Instructions for the task
Reproduce the records below exactly, leaving their images out.

Dataset entries

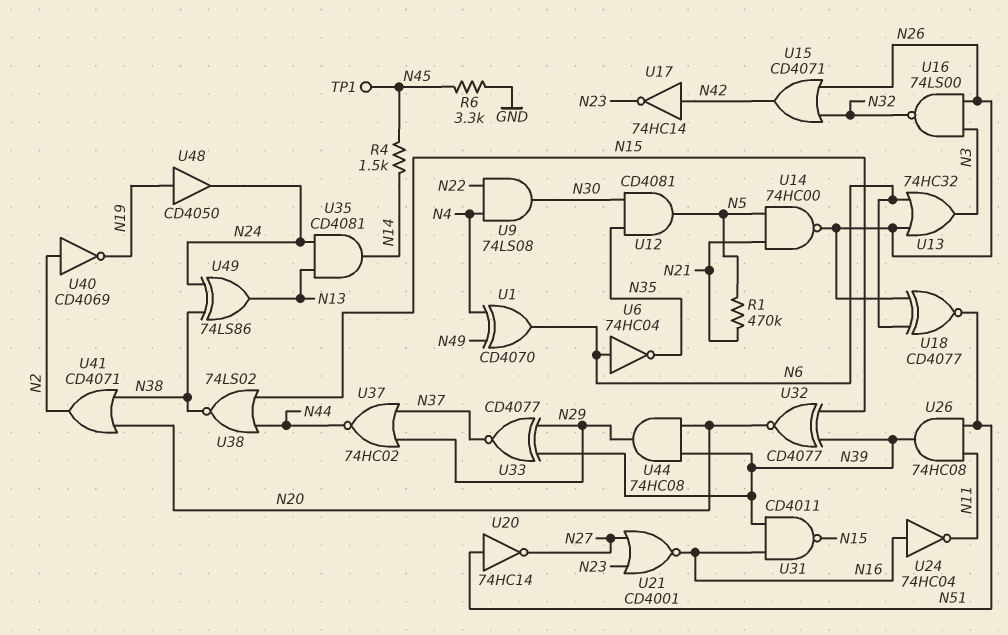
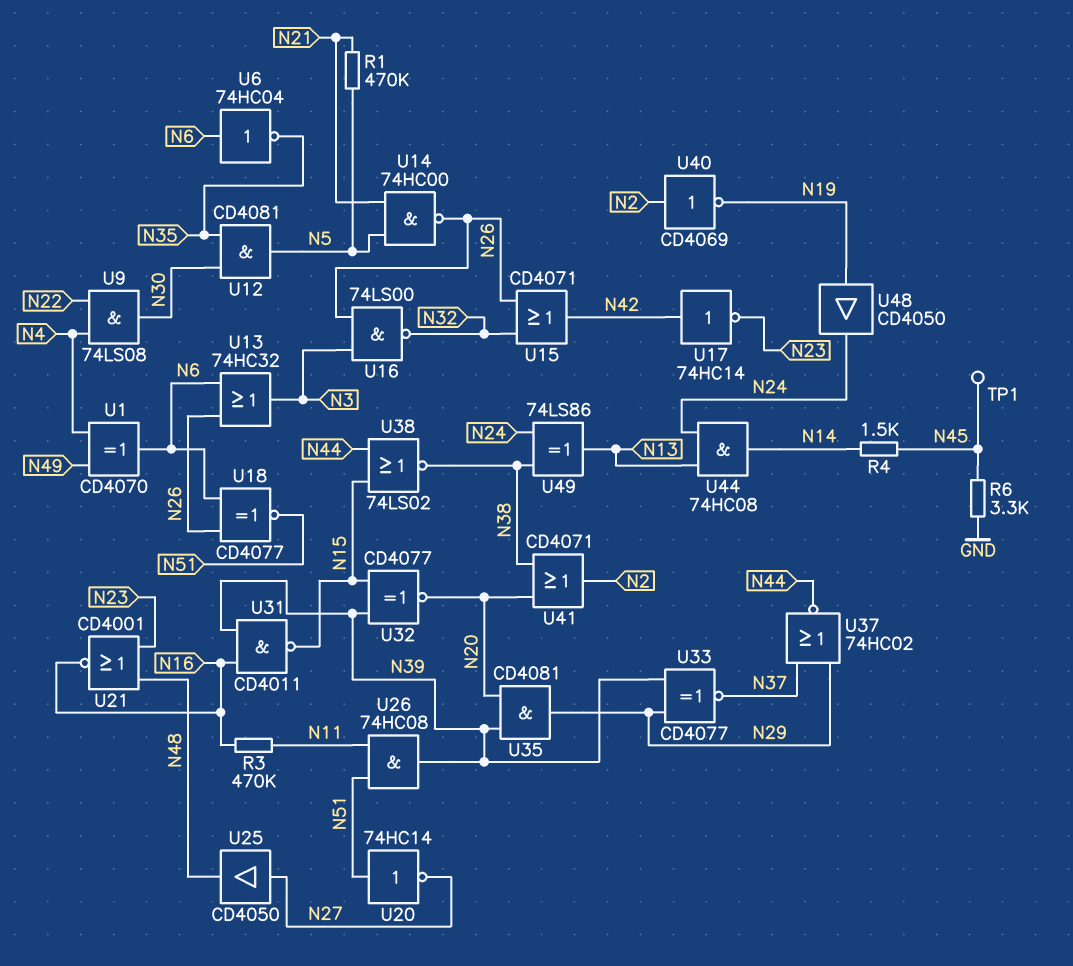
R3: none -> 470k (N11, N16)
U21: NOR CD4001 (in N23, in N27, out N16) -> NOR CD4001 (in N23, in N48, out N16)
U24: NOT 74HC04 (in N16, out N11) -> none
U25: none -> buffer CD4050 (in N27, out N48)
U35: AND CD4081 (in N13, in N24, out N14) -> AND CD4081 (in N20, in N39, out N29)
U44: AND 74HC08 (in N20, in N39, out N29) -> AND 74HC08 (in N13, in N24, out N14)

Response to this exercise
R3: none -> 470k (N11, N16)
U21: NOR CD4001 (in N23, in N27, out N16) -> NOR CD4001 (in N23, in N48, out N16)
U24: NOT 74HC04 (in N16, out N11) -> none
U25: none -> buffer CD4050 (in N27, out N48)
U35: AND CD4081 (in N13, in N24, out N14) -> AND CD4081 (in N20, in N39, out N29)
U44: AND 74HC08 (in N20, in N39, out N29) -> AND 74HC08 (in N13, in N24, out N14)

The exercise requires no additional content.